▶ EXERCISE DETAILS
Pull out each line of the records holding the string "purple".
##### SOURCE DATA
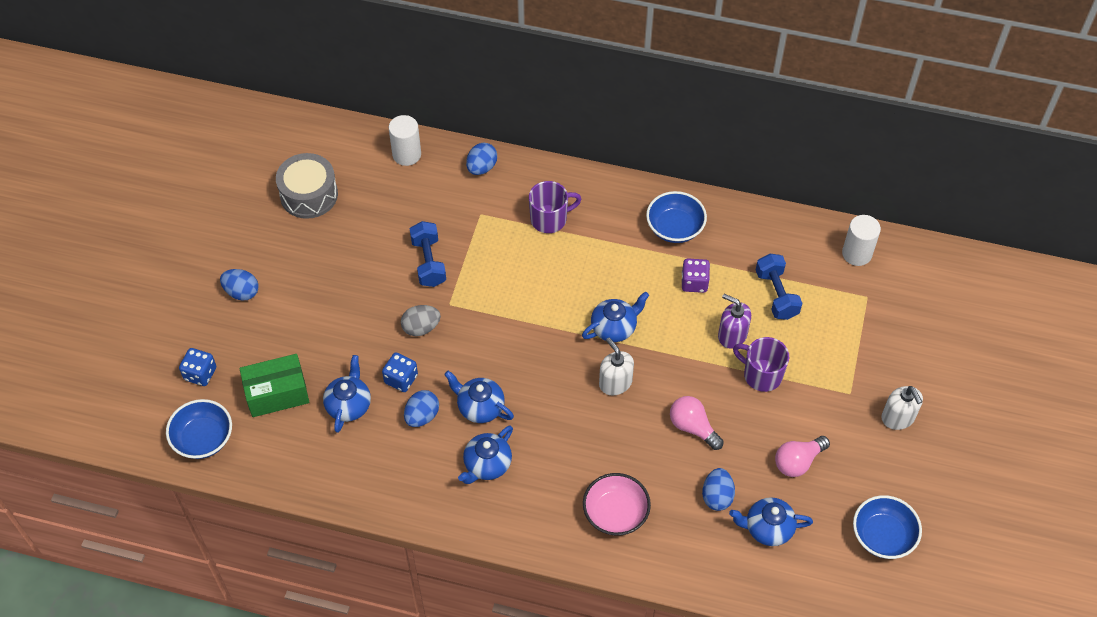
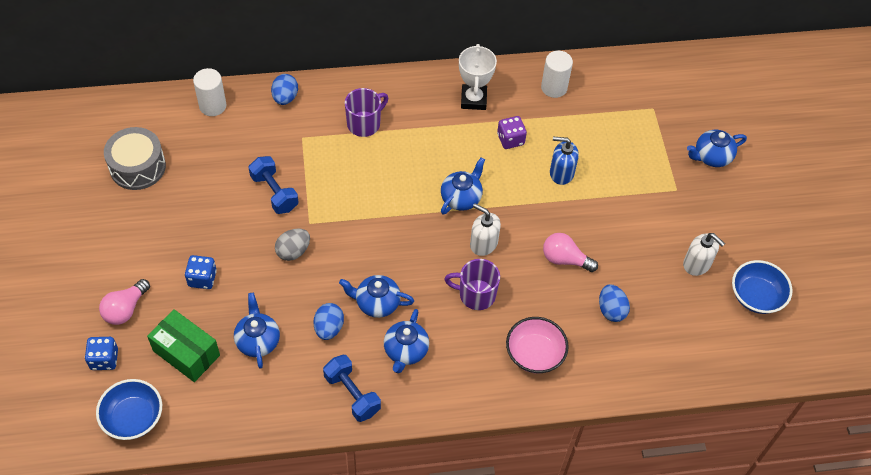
camera: 25 degrees left, 0 degrees up
(242, 292) = (112, 272): blue egg -> none
(277, 394) = (186, 353): green box -> green box turned 75 degrees clockwise
(401, 379) = (295, 302): blue dice -> blue dice (202, 278)
(675, 228) = (473, 99): blue bowl -> white trophy
(732, 335) = (561, 173): purple soap dispenser -> blue soap dispenser
(761, 375) = (600, 197): purple mug -> purple mug (476, 294)
(768, 528) = (664, 322): blue teapot -> blue teapot (711, 156)
(776, 294) = (581, 129): blue dumbbell -> blue dumbbell (352, 394)
(798, 461) = (662, 259): pink light bulb -> pink light bulb (125, 309)
(856, 253) = (629, 76): white cylinder -> white cylinder (554, 87)
(898, 418) = (722, 197): white soap dispenser -> white soap dispenser (697, 264)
##########
▶ EXERCISE SOLUTION
(732, 335) = (561, 173): purple soap dispenser -> blue soap dispenser
(761, 375) = (600, 197): purple mug -> purple mug (476, 294)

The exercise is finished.